* **HOW TO COMPLETE THIS TASK**
Please copy every record below exactly, leaving out the pictures.

((

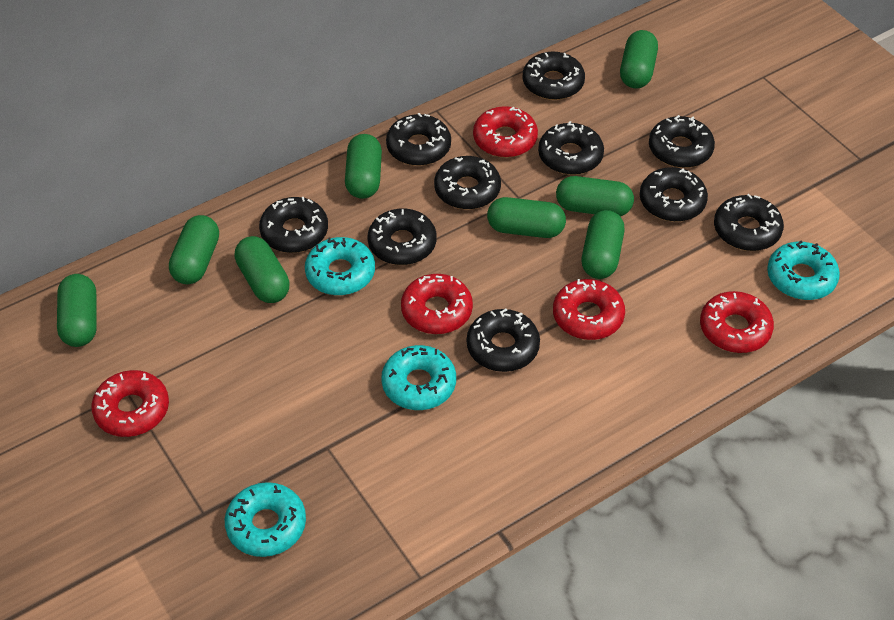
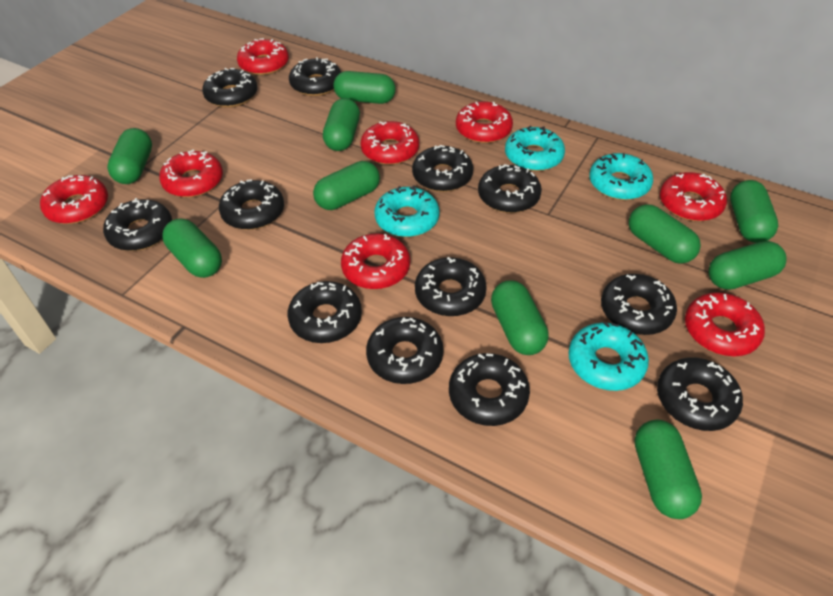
black donut: 10 -> 12
green capsule: 8 -> 10
red donut: 5 -> 8

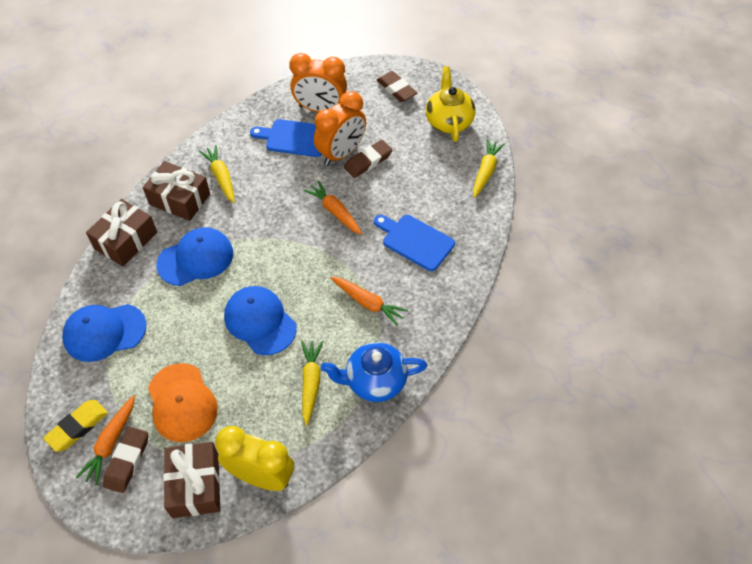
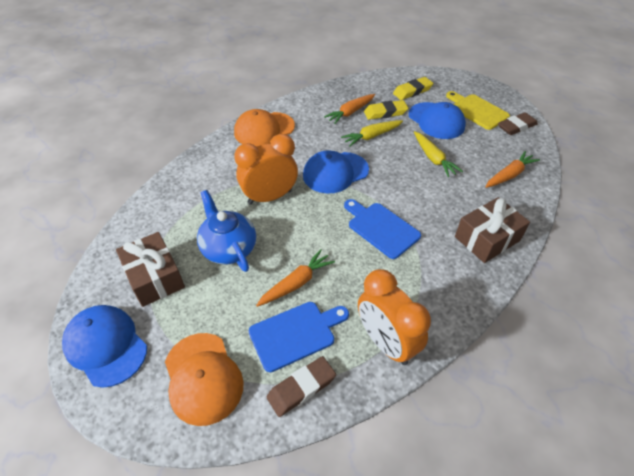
brown eraser: 3 -> 2
brown gift: 3 -> 2
orange cap: 1 -> 2
yellow carrot: 3 -> 2
yellow clock: 1 -> 0
yellow cutting board: 0 -> 1
yellow eraser: 1 -> 2
yellow teapot: 1 -> 0

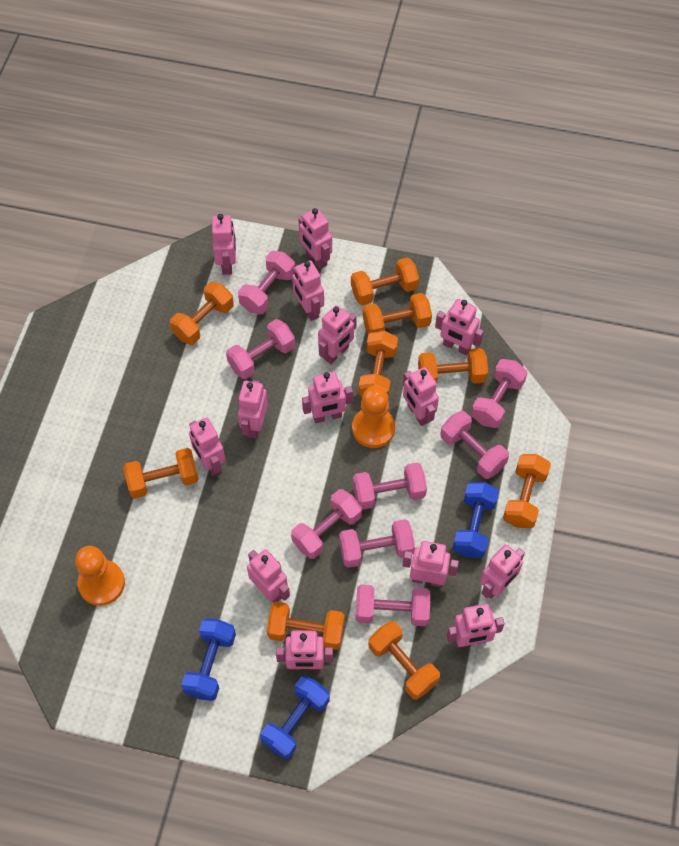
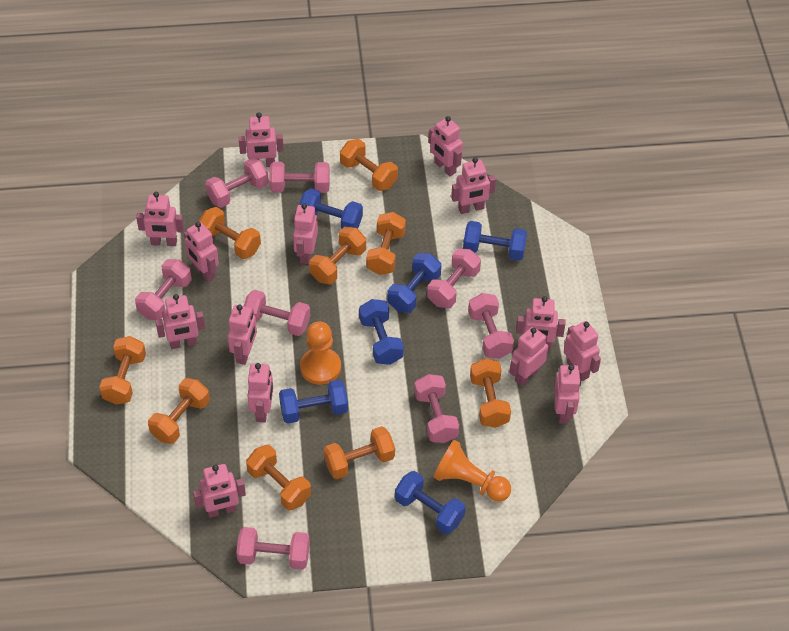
blue dumbbell: 3 -> 6

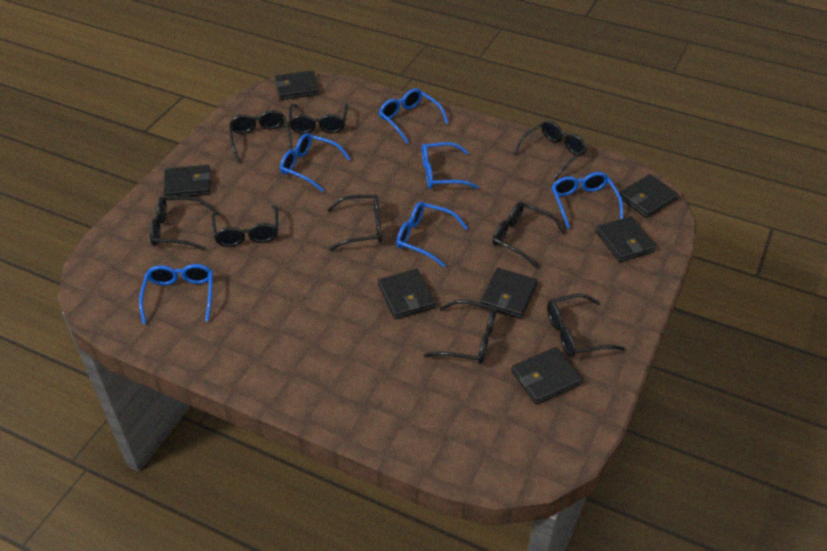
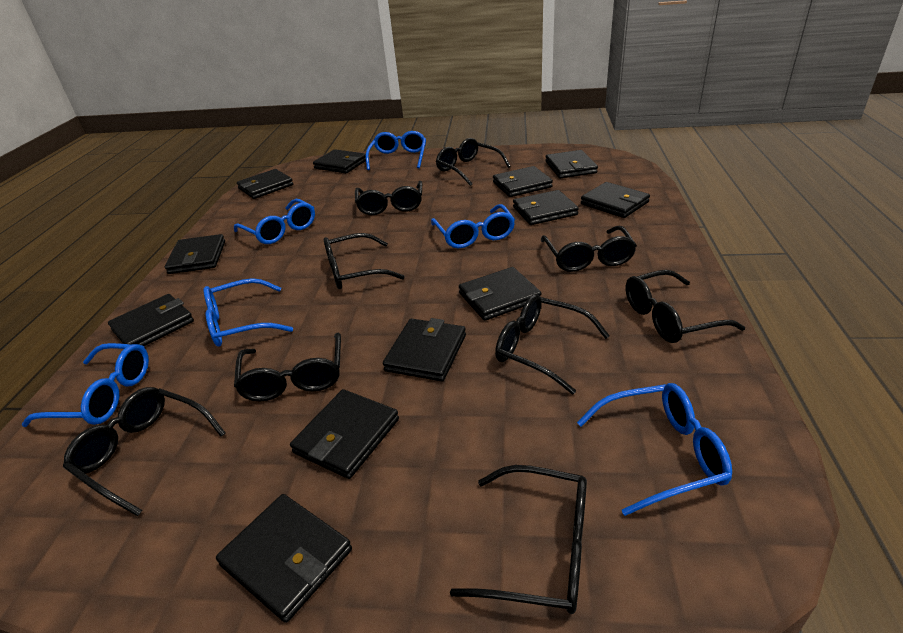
black wallet: 7 -> 12

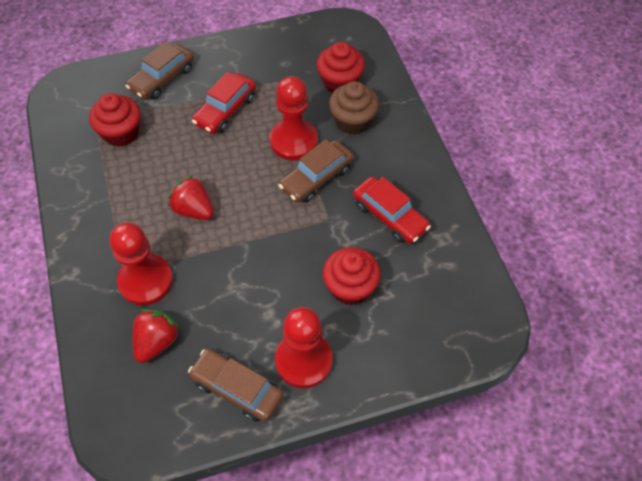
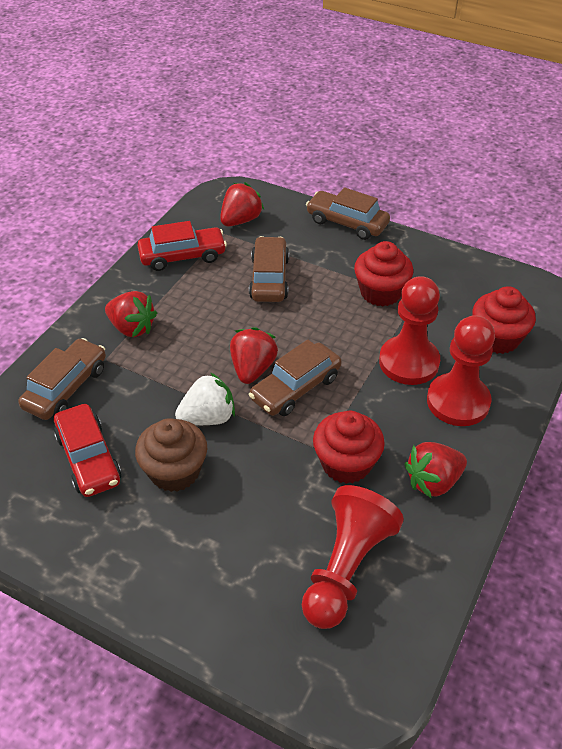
brown car: 3 -> 4
red strawberry: 2 -> 4
white strawberry: 0 -> 1

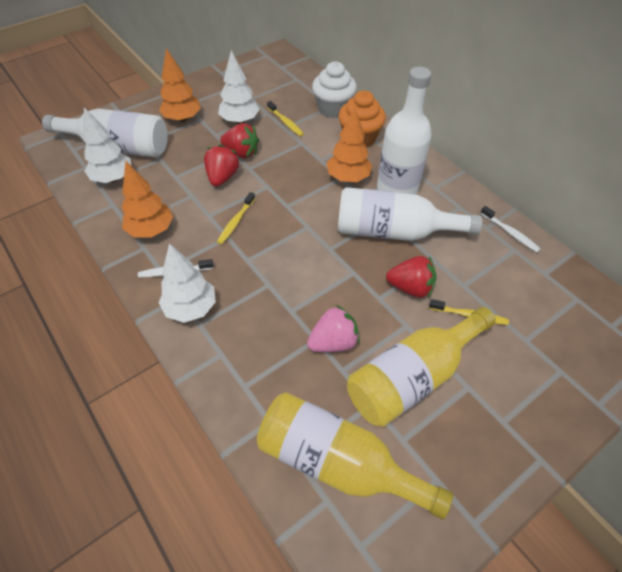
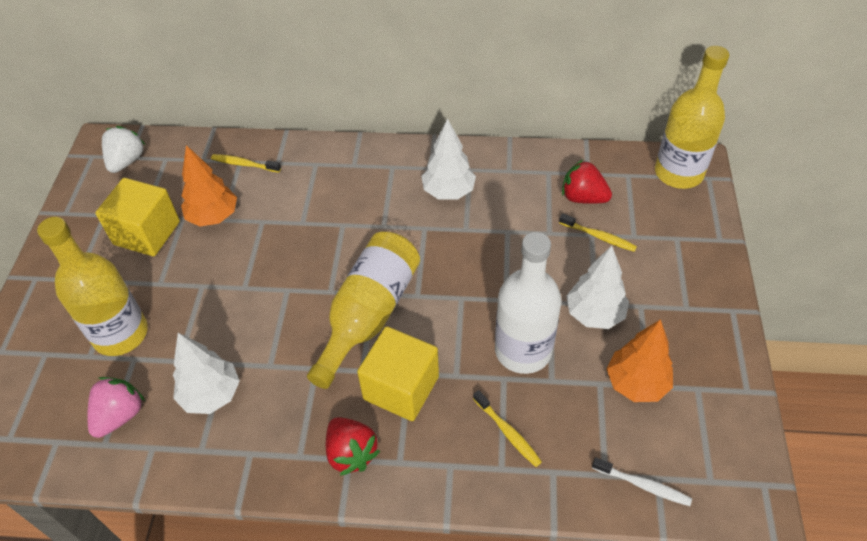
orange cupcake: 1 -> 0
orange tree: 3 -> 2
red strawberry: 3 -> 2
white bottle: 3 -> 1
white cupcake: 1 -> 0
white strawberry: 0 -> 1
white toothbrush: 2 -> 1
yellow bottle: 2 -> 3
yellow cube: 0 -> 2

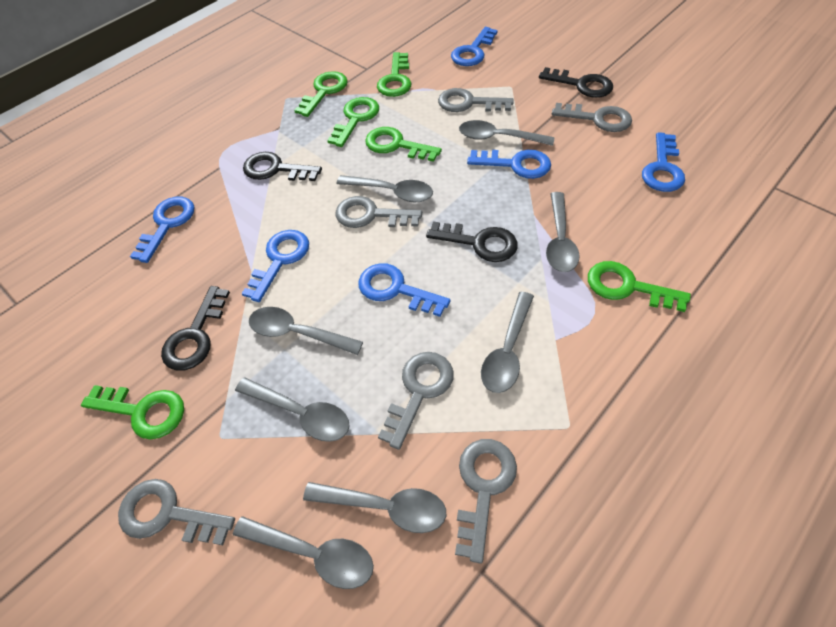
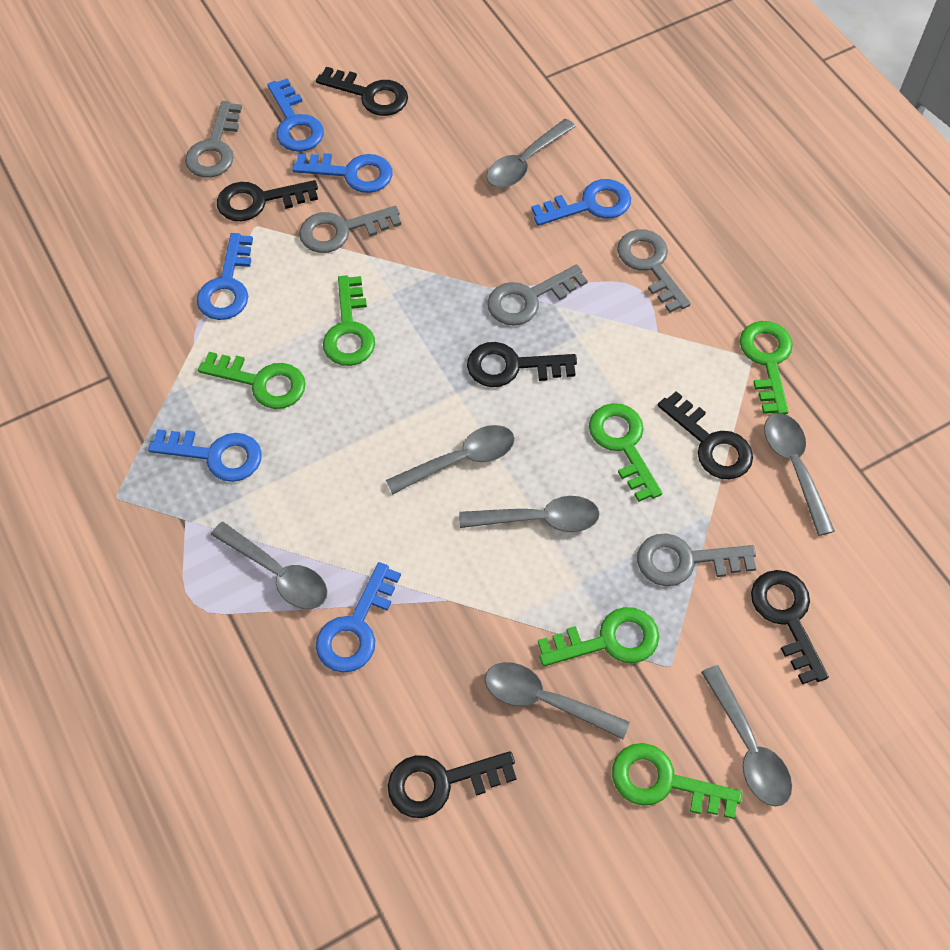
black key: 4 -> 6
grey key: 6 -> 5
grey spoon: 8 -> 7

))

* **RESPONSE**
black donut: 10 -> 12
green capsule: 8 -> 10
red donut: 5 -> 8

brown eraser: 3 -> 2
brown gift: 3 -> 2
orange cap: 1 -> 2
yellow carrot: 3 -> 2
yellow clock: 1 -> 0
yellow cutting board: 0 -> 1
yellow eraser: 1 -> 2
yellow teapot: 1 -> 0

blue dumbbell: 3 -> 6

black wallet: 7 -> 12

brown car: 3 -> 4
red strawberry: 2 -> 4
white strawberry: 0 -> 1

orange cupcake: 1 -> 0
orange tree: 3 -> 2
red strawberry: 3 -> 2
white bottle: 3 -> 1
white cupcake: 1 -> 0
white strawberry: 0 -> 1
white toothbrush: 2 -> 1
yellow bottle: 2 -> 3
yellow cube: 0 -> 2

black key: 4 -> 6
grey key: 6 -> 5
grey spoon: 8 -> 7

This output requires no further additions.